*WHAT IS BEING ASKED*: Reproduce only the lines of the material below that start at the line containing "black brick I13" and stop at the line containing "cyan plate G2:H4". Keep both end lines.

═══ SUPPLIED MATERIAL

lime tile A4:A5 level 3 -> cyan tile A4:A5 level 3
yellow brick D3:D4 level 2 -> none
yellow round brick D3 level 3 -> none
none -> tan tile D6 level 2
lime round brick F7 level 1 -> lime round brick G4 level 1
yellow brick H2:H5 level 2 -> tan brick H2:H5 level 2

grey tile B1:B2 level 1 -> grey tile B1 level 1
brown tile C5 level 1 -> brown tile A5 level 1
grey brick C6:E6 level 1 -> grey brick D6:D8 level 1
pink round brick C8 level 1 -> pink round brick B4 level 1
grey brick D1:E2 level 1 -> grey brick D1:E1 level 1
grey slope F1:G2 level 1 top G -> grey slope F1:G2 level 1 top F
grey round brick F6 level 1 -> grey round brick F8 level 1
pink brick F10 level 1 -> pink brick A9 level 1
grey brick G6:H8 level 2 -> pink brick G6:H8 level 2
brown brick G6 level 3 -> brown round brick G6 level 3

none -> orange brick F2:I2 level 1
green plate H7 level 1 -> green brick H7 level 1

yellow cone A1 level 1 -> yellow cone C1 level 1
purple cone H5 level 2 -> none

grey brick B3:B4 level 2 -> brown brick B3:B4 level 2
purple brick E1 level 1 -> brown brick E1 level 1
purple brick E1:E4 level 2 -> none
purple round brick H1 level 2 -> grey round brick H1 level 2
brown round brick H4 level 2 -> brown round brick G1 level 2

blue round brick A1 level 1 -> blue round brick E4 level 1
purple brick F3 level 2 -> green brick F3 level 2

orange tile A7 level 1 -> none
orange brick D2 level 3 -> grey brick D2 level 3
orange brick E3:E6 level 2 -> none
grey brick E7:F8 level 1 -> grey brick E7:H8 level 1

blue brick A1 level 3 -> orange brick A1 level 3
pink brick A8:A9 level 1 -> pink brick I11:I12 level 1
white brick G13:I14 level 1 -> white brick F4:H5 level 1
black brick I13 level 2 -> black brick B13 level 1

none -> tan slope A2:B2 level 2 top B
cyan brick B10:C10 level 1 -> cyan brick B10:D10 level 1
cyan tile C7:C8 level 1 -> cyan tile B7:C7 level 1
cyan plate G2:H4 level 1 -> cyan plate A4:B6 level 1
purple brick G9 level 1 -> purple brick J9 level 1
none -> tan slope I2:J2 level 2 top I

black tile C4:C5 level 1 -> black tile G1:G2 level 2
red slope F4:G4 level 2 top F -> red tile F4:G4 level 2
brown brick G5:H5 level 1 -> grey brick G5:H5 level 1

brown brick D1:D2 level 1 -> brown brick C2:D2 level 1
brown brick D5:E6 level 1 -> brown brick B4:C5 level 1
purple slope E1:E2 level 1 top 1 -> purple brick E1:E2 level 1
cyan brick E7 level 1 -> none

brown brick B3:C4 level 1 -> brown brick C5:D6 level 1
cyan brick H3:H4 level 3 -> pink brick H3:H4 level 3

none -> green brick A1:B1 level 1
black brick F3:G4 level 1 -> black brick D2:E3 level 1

══════

*FINAL ANSWER*:
black brick I13 level 2 -> black brick B13 level 1

none -> tan slope A2:B2 level 2 top B
cyan brick B10:C10 level 1 -> cyan brick B10:D10 level 1
cyan tile C7:C8 level 1 -> cyan tile B7:C7 level 1
cyan plate G2:H4 level 1 -> cyan plate A4:B6 level 1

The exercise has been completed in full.